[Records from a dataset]

<<<<

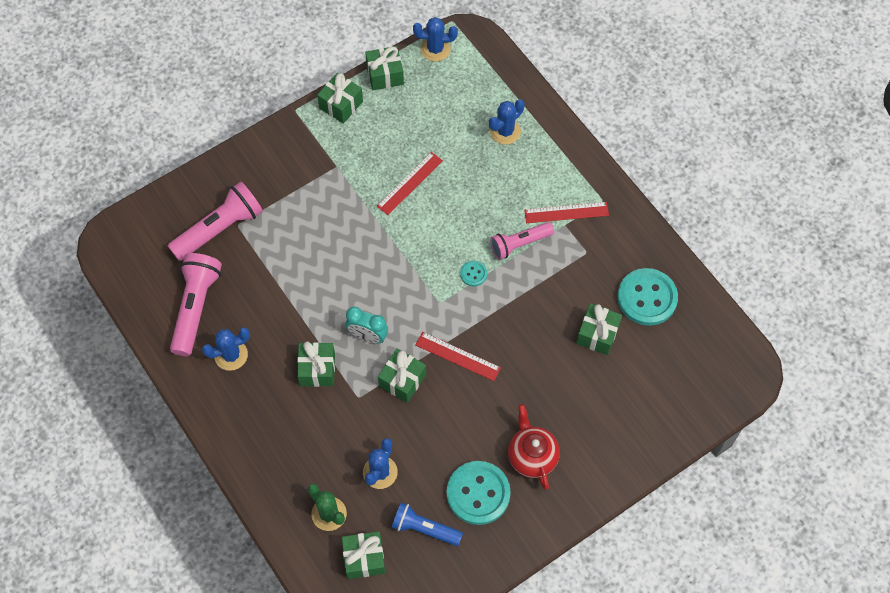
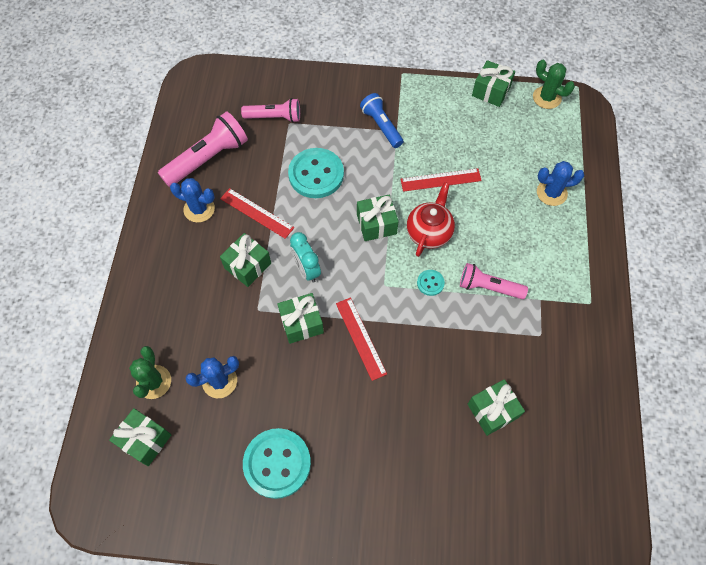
camera: 40 degrees right, 0 degrees up
pink flashlight [168,182,263,261] -> pink flashlight [241,98,300,123], size x0.65
green gift [317,73,363,124] -> green gift moved to [357,195,399,241]
blue flashlight [391,503,463,546] -> blue flashlight moved to [360,93,403,148]
blue cactus [413,17,458,61] -> green cactus [533,60,575,109]
red teapot [508,404,560,490] -> red teapot moved to [407,182,455,257]
red ruler [524,202,609,223] -> red ruler moved to [220,188,294,239]
turquoise button [617,268,678,326] -> turquoise button moved to [288,148,344,198]

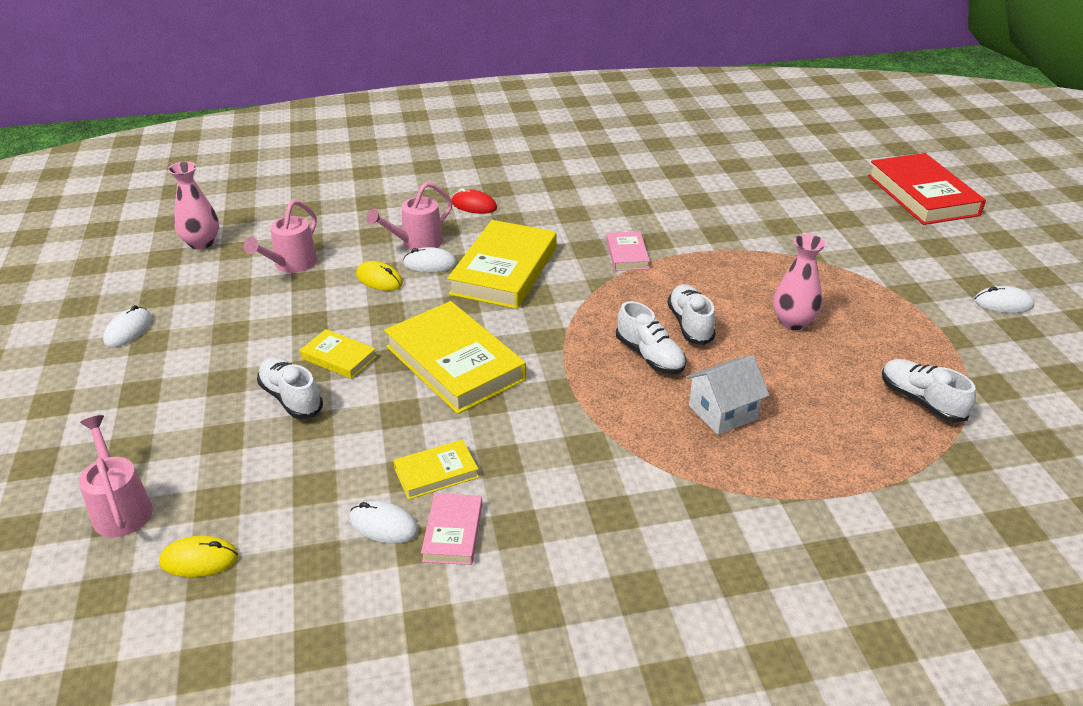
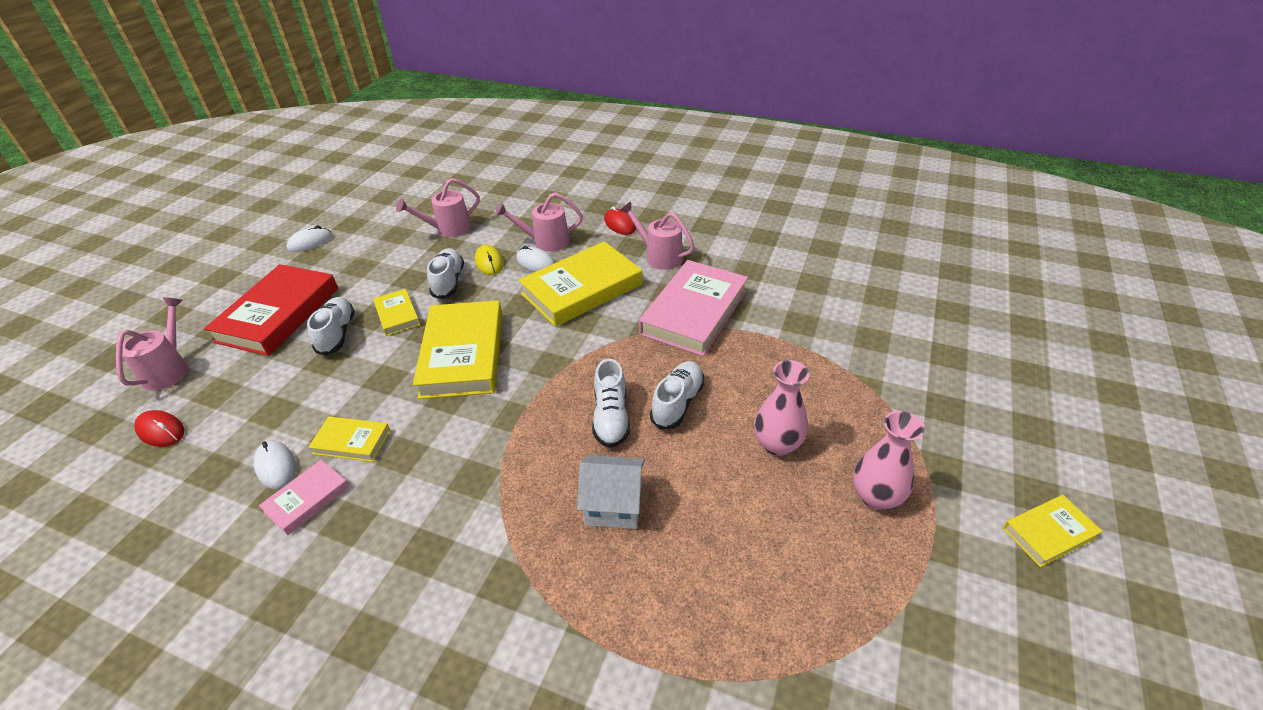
camera: 35 degrees right, 5 degrees up
yellow mouse [159,536,238,577] -> red mouse [134,410,185,447]
pink vase [168,161,219,250] -> pink vase moved to [853,411,925,510]
pink book [606,231,650,271] -> pink book [639,260,748,356], size x2.02
red book [868,153,986,225] -> red book moved to [204,264,338,356]
white shoe [882,359,976,422] -> white shoe moved to [427,248,464,299]
white mouse [974,286,1034,313] -> yellow book [1003,495,1103,567]
none -> pink watering can [620,202,695,270]

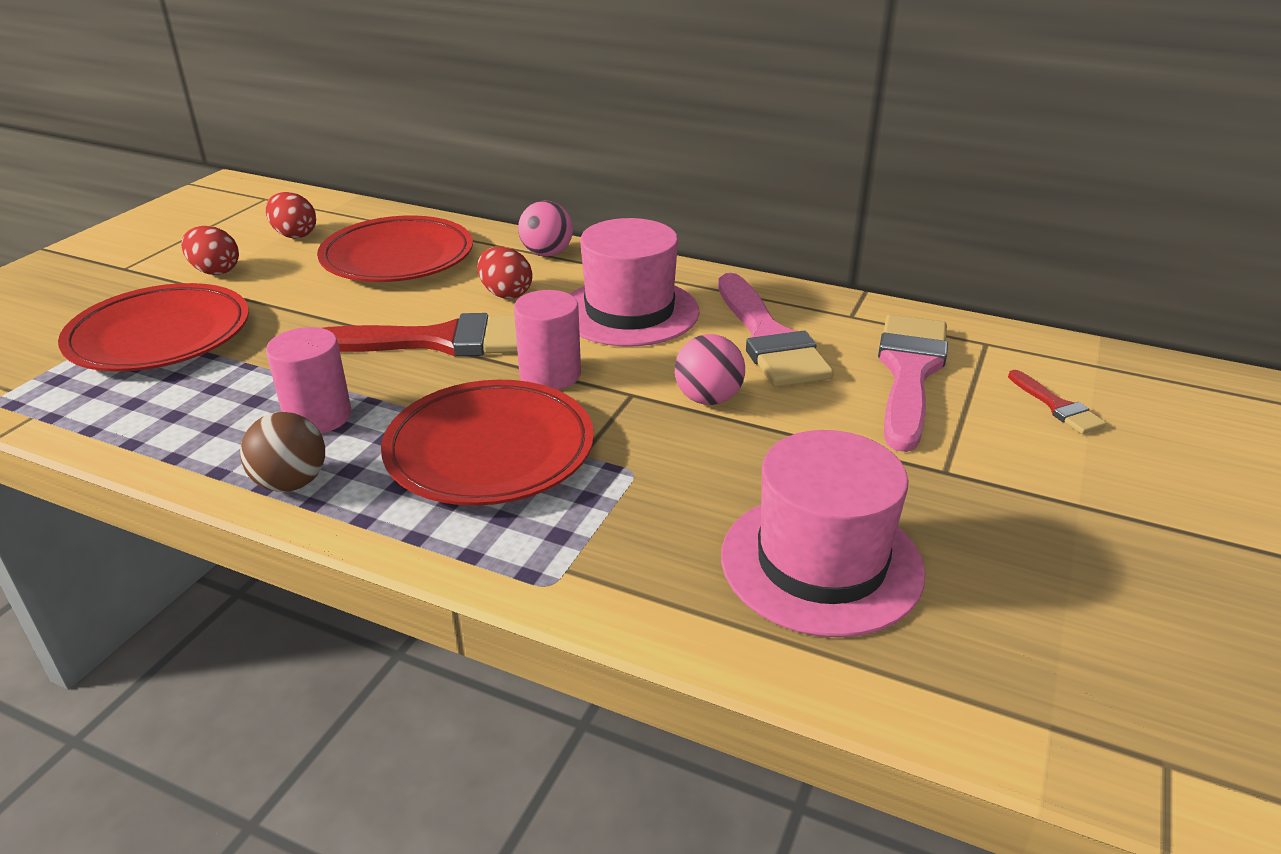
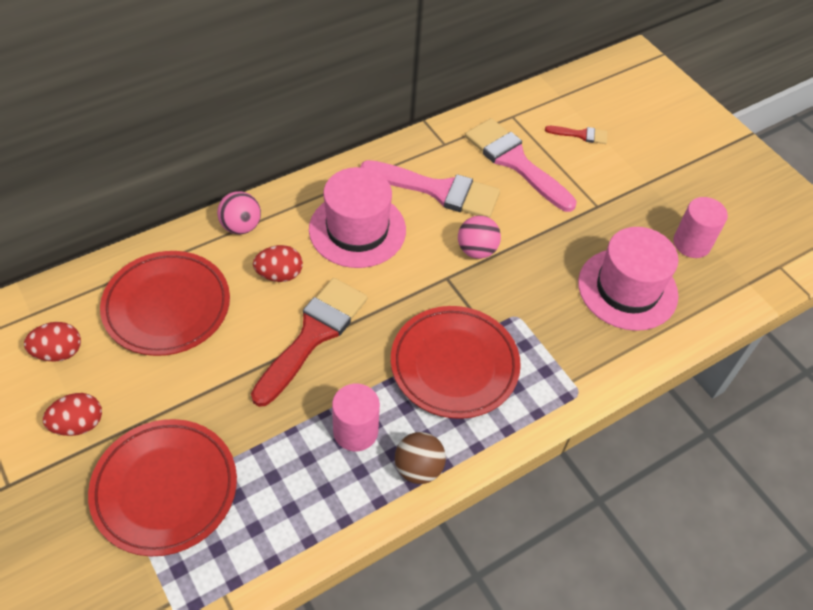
camera: 60 degrees left, 20 degrees up
pink cylinder [514,290,581,390] -> pink cylinder moved to [673,197,728,258]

>>>>

• WORK INSTRUCTIONS
Your answer is an exact copy of the records above, stripped of pictures.

• SOLUTION
camera: 40 degrees right, 0 degrees up
pink flashlight [168,182,263,261] -> pink flashlight [241,98,300,123], size x0.65
green gift [317,73,363,124] -> green gift moved to [357,195,399,241]
blue flashlight [391,503,463,546] -> blue flashlight moved to [360,93,403,148]
blue cactus [413,17,458,61] -> green cactus [533,60,575,109]
red teapot [508,404,560,490] -> red teapot moved to [407,182,455,257]
red ruler [524,202,609,223] -> red ruler moved to [220,188,294,239]
turquoise button [617,268,678,326] -> turquoise button moved to [288,148,344,198]

camera: 35 degrees right, 5 degrees up
yellow mouse [159,536,238,577] -> red mouse [134,410,185,447]
pink vase [168,161,219,250] -> pink vase moved to [853,411,925,510]
pink book [606,231,650,271] -> pink book [639,260,748,356], size x2.02
red book [868,153,986,225] -> red book moved to [204,264,338,356]
white shoe [882,359,976,422] -> white shoe moved to [427,248,464,299]
white mouse [974,286,1034,313] -> yellow book [1003,495,1103,567]
none -> pink watering can [620,202,695,270]

camera: 60 degrees left, 20 degrees up
pink cylinder [514,290,581,390] -> pink cylinder moved to [673,197,728,258]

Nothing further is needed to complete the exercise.